### What to do
Without the pictures, return each record as it appears.

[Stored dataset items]
┌────────

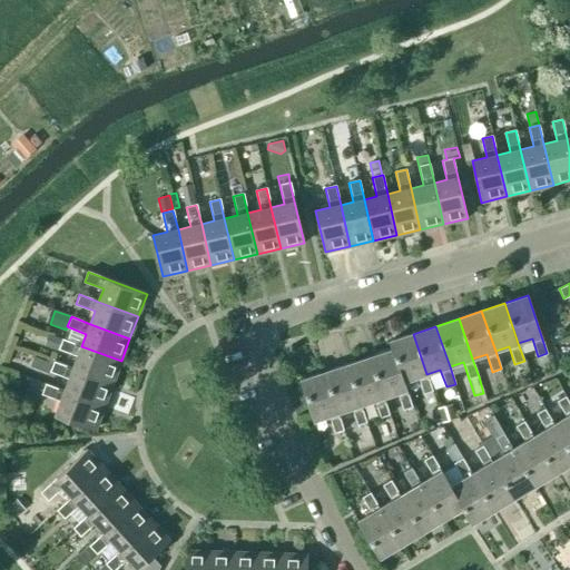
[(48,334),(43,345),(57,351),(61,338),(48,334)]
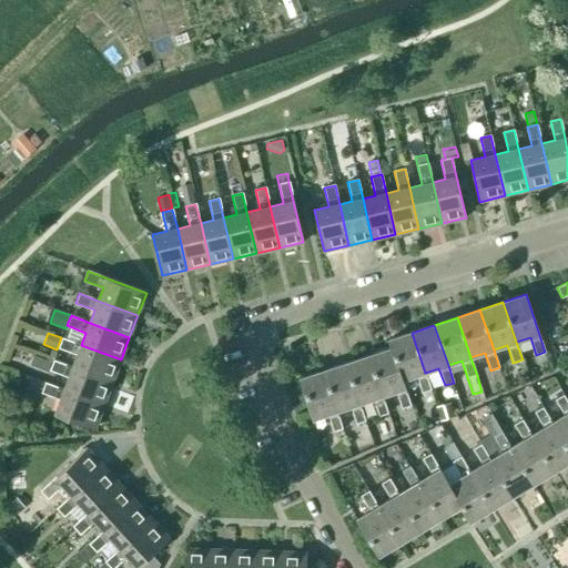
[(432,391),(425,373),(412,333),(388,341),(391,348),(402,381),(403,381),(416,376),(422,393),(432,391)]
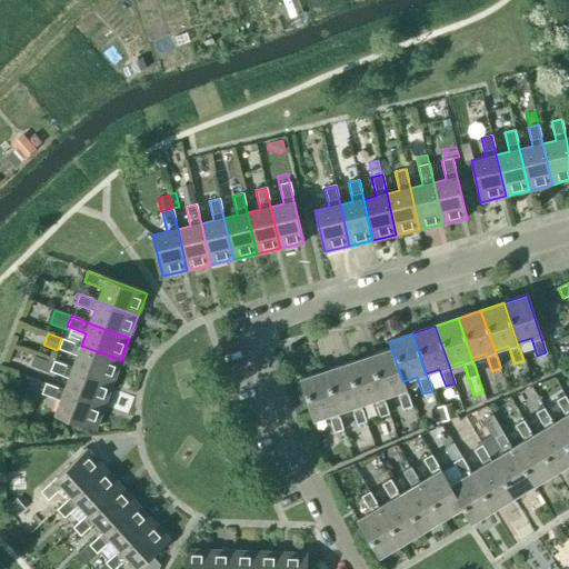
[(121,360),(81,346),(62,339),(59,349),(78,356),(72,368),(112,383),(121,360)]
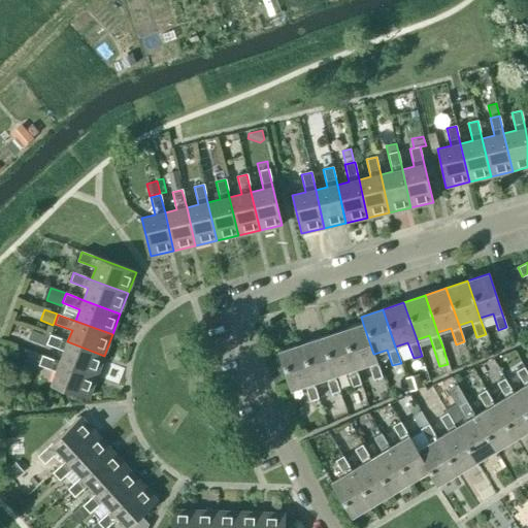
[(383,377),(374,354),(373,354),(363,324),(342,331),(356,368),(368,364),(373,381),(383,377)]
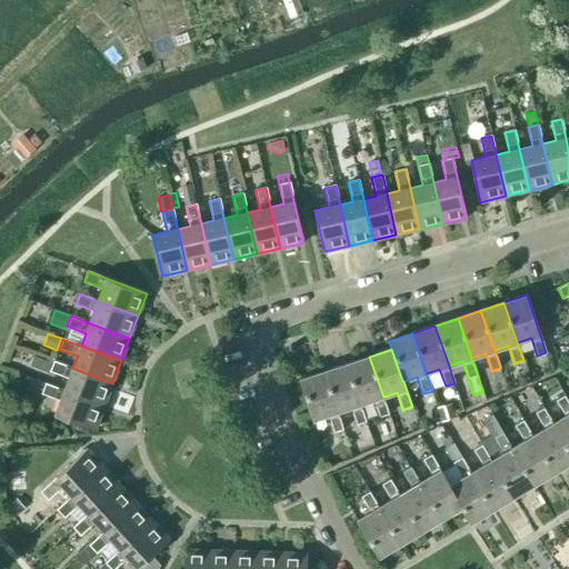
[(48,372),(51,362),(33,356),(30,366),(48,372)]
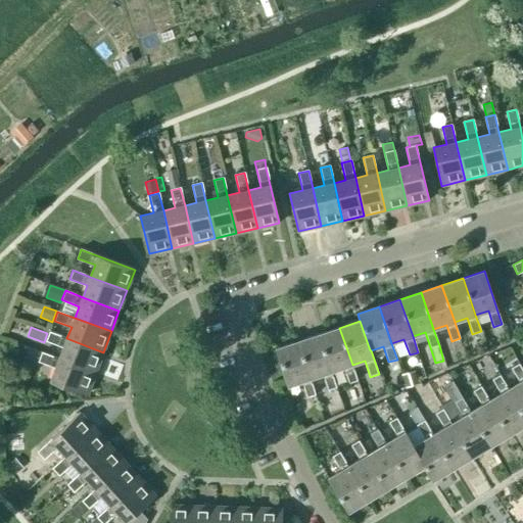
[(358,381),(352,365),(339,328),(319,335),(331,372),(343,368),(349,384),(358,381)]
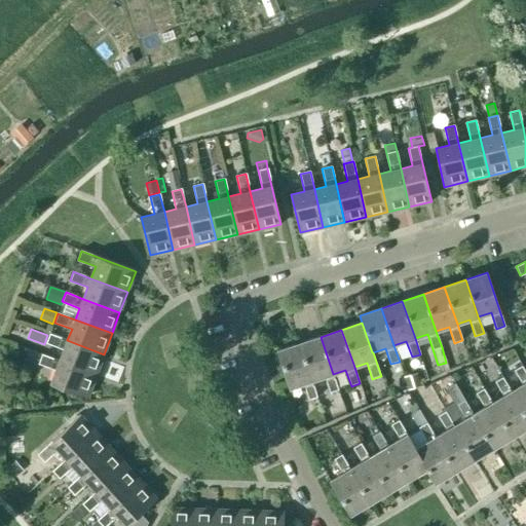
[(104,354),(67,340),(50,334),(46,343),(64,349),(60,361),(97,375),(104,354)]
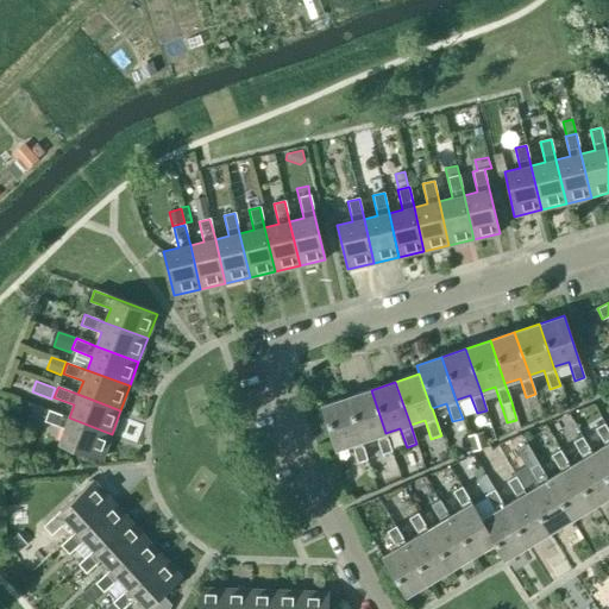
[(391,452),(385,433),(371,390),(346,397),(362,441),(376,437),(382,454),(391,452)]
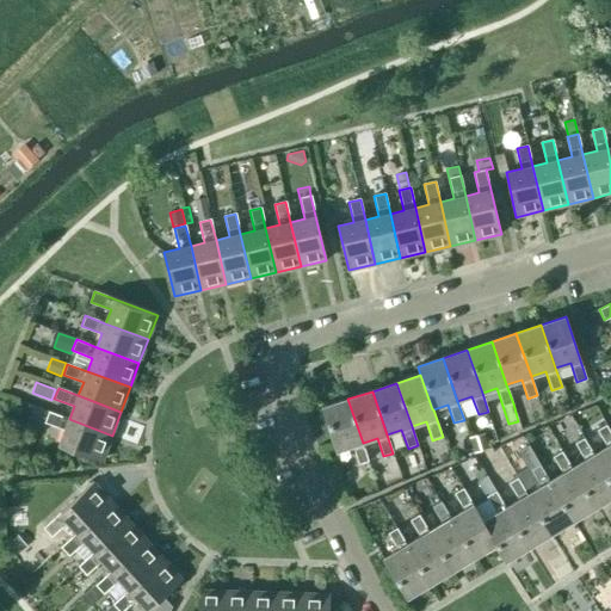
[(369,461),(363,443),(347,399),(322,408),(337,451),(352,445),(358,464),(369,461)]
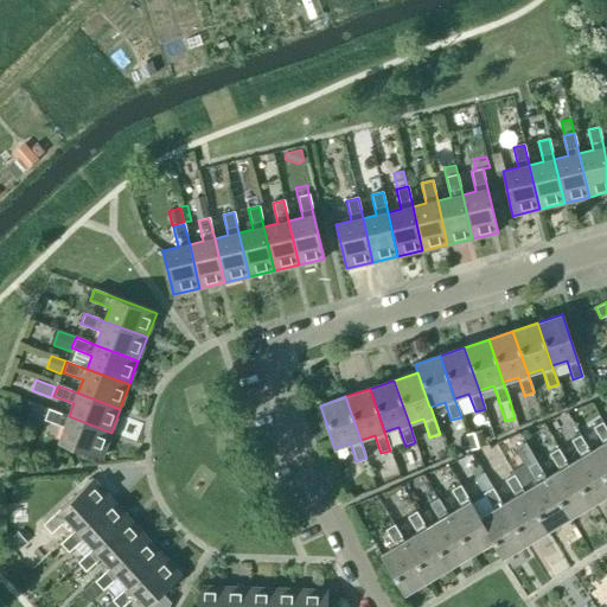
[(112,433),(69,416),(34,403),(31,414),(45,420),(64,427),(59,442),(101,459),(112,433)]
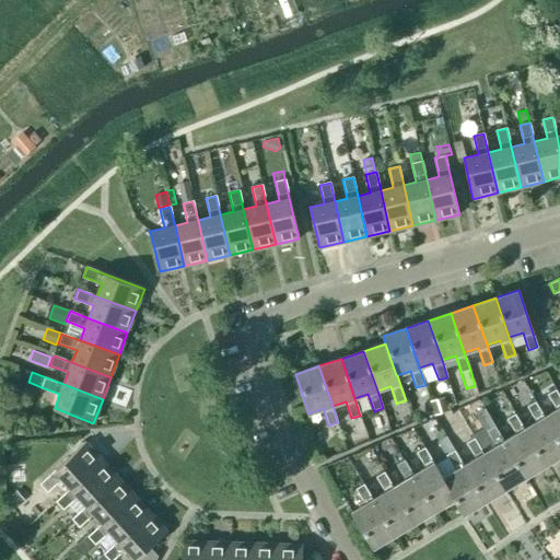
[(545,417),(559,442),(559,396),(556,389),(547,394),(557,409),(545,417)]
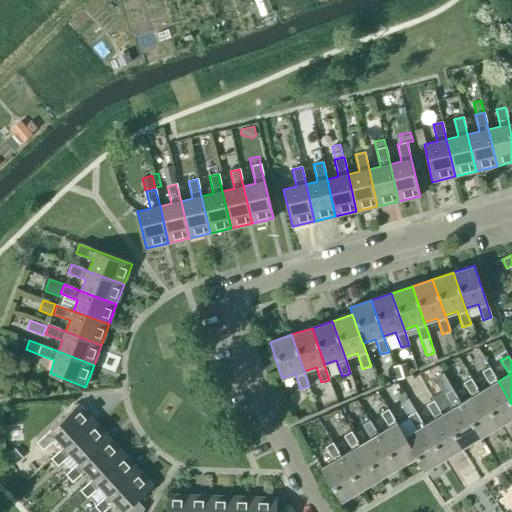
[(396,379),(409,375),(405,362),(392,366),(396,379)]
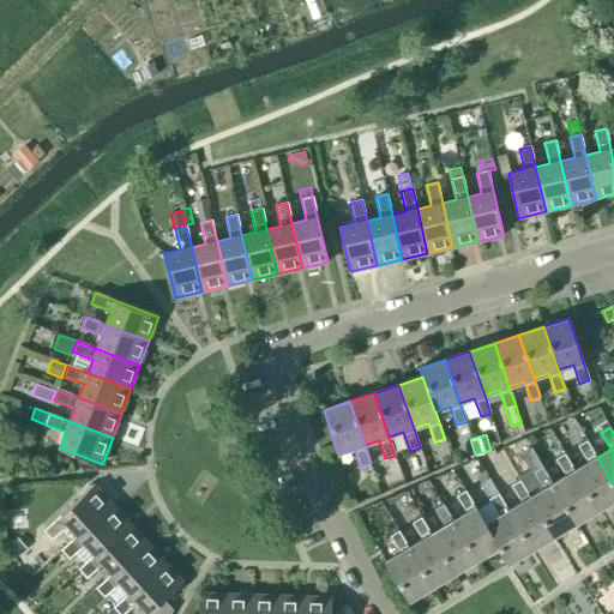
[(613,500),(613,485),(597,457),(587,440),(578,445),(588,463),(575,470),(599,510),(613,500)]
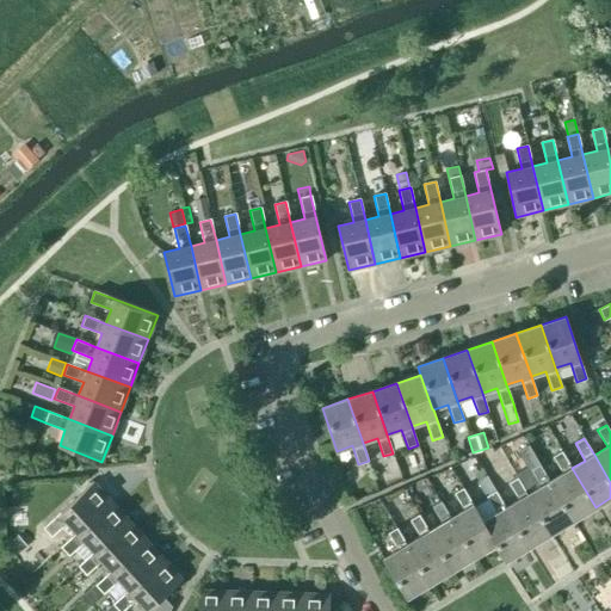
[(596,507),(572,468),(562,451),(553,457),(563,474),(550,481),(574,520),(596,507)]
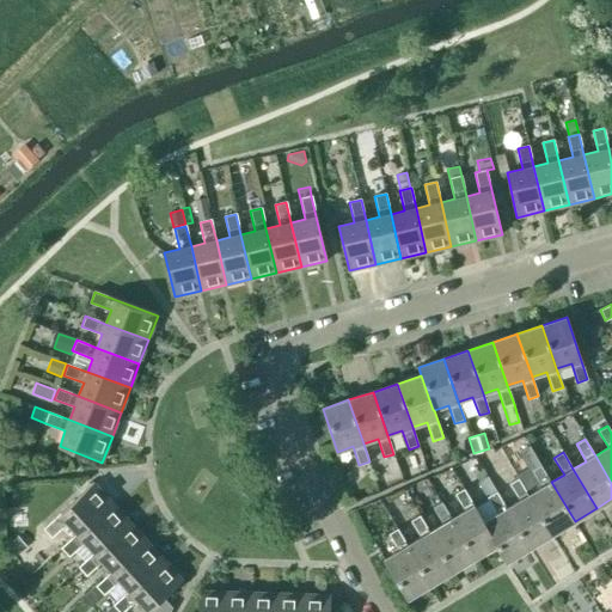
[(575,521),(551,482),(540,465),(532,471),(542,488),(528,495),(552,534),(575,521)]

└────────

### Answer section
[(48,334),(43,345),(57,351),(61,338),(48,334)]
[(432,391),(425,373),(412,333),(388,341),(391,348),(402,381),(403,381),(416,376),(422,393),(432,391)]
[(121,360),(81,346),(62,339),(59,349),(78,356),(72,368),(112,383),(121,360)]
[(383,377),(374,354),(373,354),(363,324),(342,331),(356,368),(368,364),(373,381),(383,377)]
[(48,372),(51,362),(33,356),(30,366),(48,372)]
[(358,381),(352,365),(339,328),(319,335),(331,372),(343,368),(349,384),(358,381)]
[(104,354),(67,340),(50,334),(46,343),(64,349),(60,361),(97,375),(104,354)]
[(391,452),(385,433),(371,390),(346,397),(362,441),(376,437),(382,454),(391,452)]
[(369,461),(363,443),(347,399),(322,408),(337,451),(352,445),(358,464),(369,461)]
[(112,433),(69,416),(34,403),(31,414),(45,420),(64,427),(59,442),(101,459),(112,433)]
[(545,417),(559,442),(559,396),(556,389),(547,394),(557,409),(545,417)]
[(396,379),(409,375),(405,362),(392,366),(396,379)]
[(613,500),(613,485),(597,457),(587,440),(578,445),(588,463),(575,470),(599,510),(613,500)]
[(596,507),(572,468),(562,451),(553,457),(563,474),(550,481),(574,520),(596,507)]
[(575,521),(551,482),(540,465),(532,471),(542,488),(528,495),(552,534),(575,521)]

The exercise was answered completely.